**Aim of the exercise**
Beginning at the line that contains "CN3 pin 1: AC1 -> GND" and finishing at the line that contains "D3: diode 1N914", output the data below exactly. Include both end lines and no pictures.

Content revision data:

↓↓↓

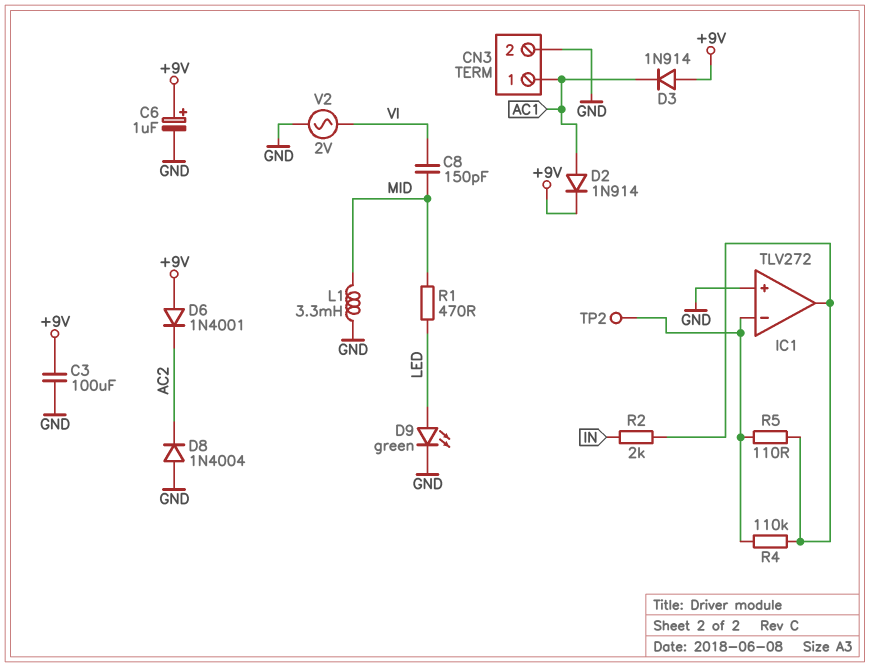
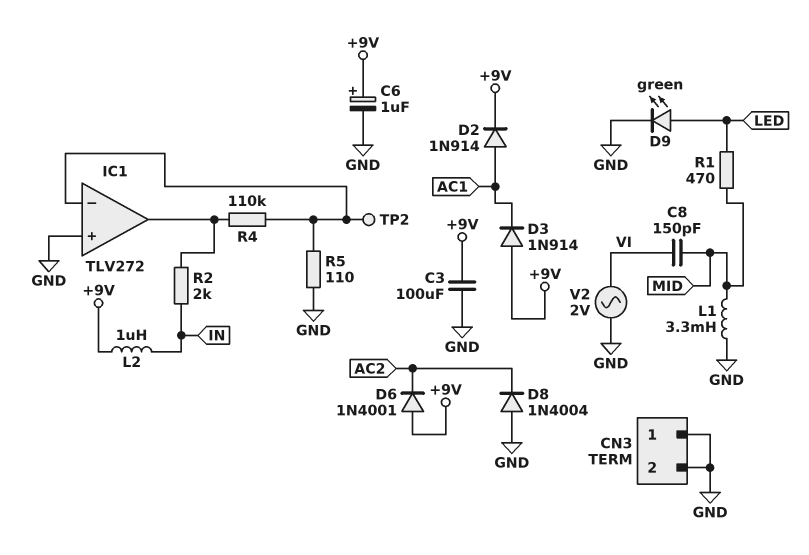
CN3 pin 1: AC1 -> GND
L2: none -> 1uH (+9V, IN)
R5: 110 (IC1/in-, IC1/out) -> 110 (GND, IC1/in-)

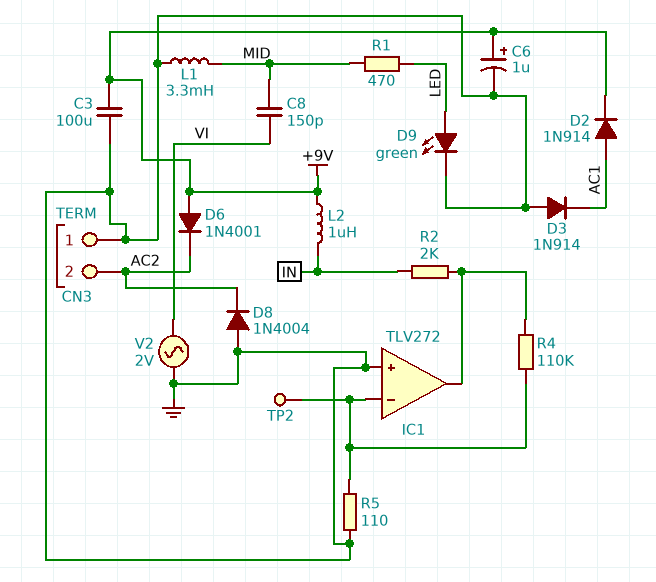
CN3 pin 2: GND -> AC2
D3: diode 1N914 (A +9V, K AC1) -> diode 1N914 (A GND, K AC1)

↑↑↑
↓↓↓

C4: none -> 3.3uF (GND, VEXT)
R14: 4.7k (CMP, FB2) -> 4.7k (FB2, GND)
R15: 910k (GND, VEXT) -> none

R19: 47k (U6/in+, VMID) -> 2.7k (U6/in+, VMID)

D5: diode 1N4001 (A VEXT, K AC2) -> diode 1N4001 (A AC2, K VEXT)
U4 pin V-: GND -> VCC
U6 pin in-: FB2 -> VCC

↑↑↑
↓↓↓

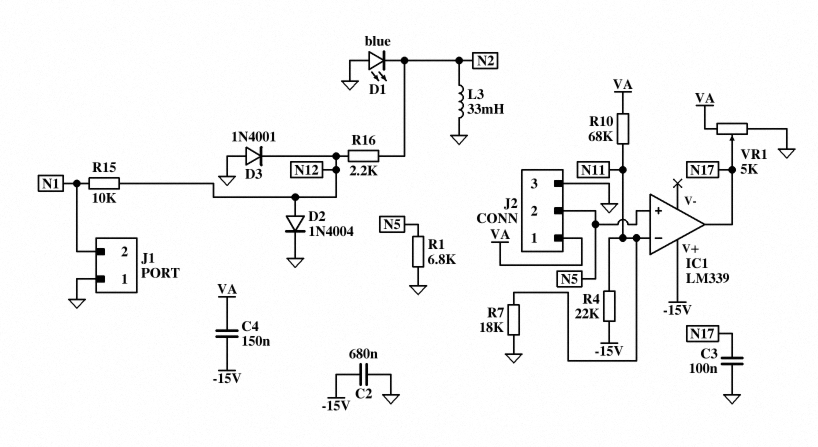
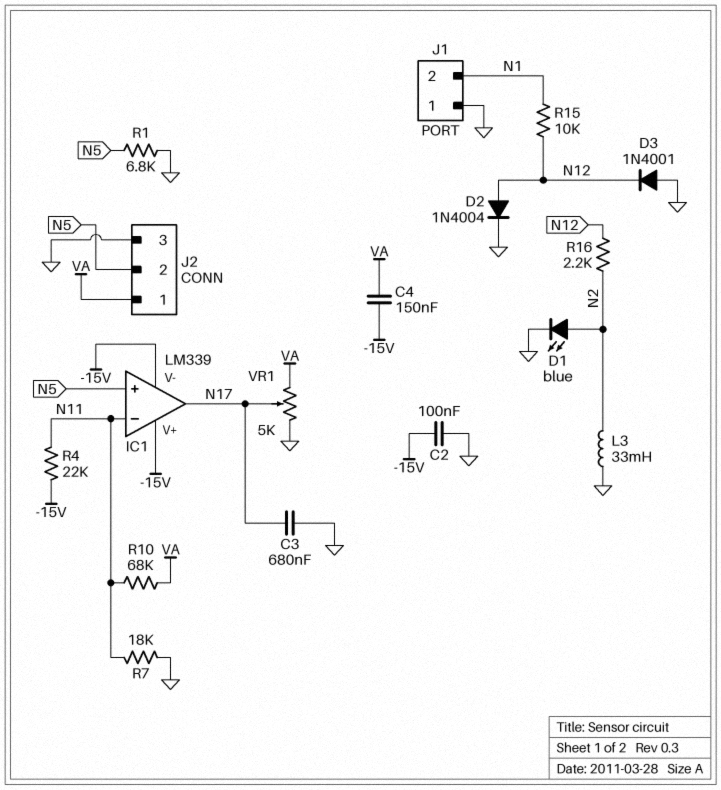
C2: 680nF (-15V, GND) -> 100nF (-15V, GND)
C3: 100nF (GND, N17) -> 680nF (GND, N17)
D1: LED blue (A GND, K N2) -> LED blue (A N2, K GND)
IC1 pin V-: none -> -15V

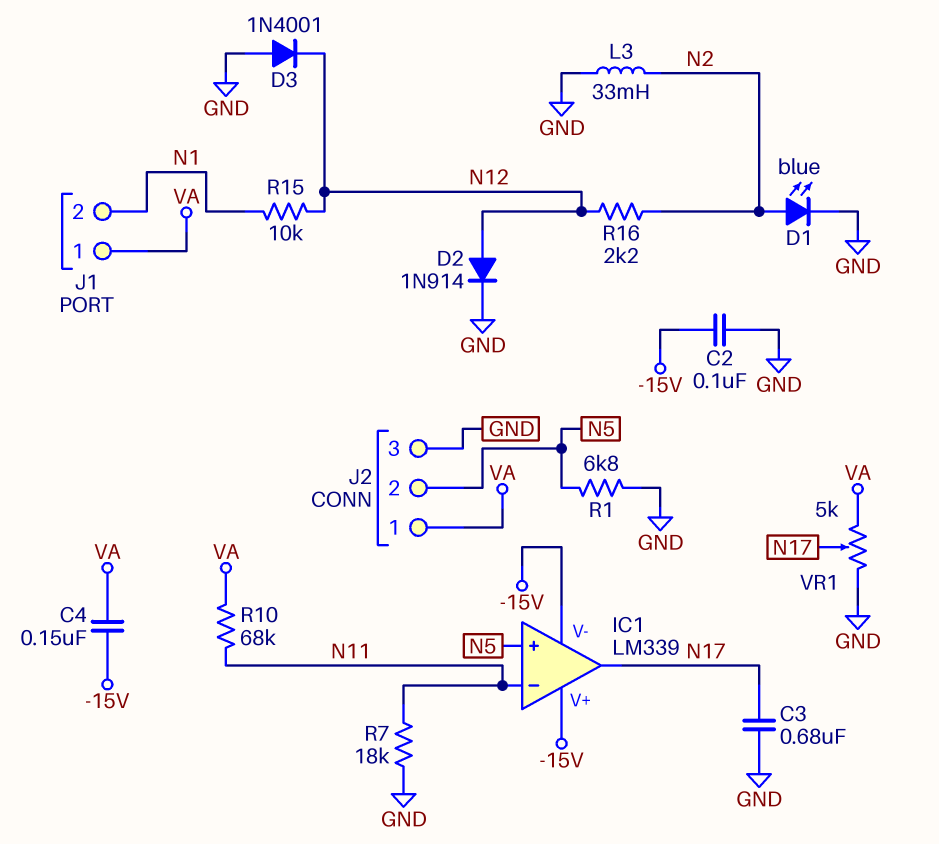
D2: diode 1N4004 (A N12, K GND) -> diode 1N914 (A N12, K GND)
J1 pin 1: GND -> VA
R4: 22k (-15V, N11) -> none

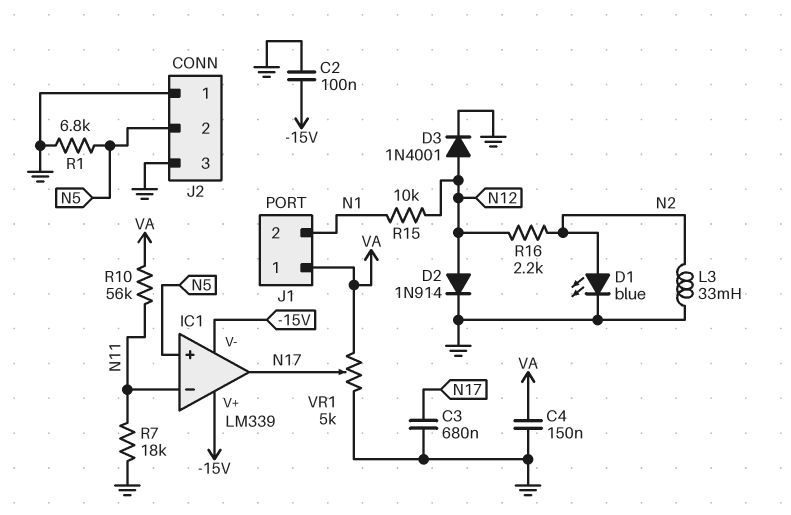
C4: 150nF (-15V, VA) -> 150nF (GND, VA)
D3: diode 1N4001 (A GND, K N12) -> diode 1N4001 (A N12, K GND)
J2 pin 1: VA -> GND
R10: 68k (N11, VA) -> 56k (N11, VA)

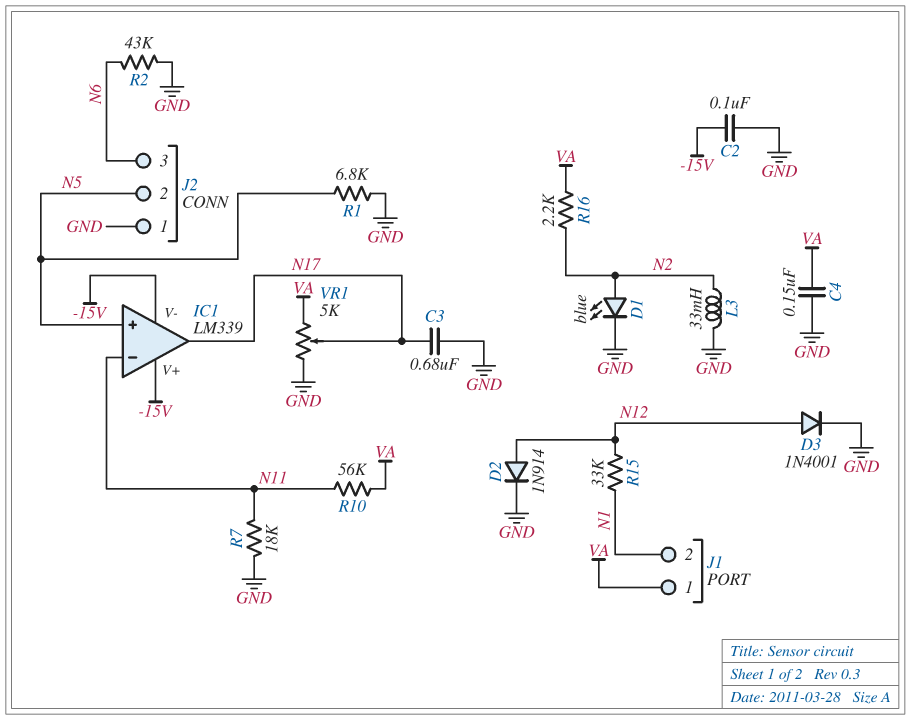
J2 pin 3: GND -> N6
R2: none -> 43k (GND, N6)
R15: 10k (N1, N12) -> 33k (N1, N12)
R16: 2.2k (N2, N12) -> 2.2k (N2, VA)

↑↑↑

**Exercise answer**
CN3 pin 1: AC1 -> GND
L2: none -> 1uH (+9V, IN)
R5: 110 (IC1/in-, IC1/out) -> 110 (GND, IC1/in-)

CN3 pin 2: GND -> AC2
D3: diode 1N914 (A +9V, K AC1) -> diode 1N914 (A GND, K AC1)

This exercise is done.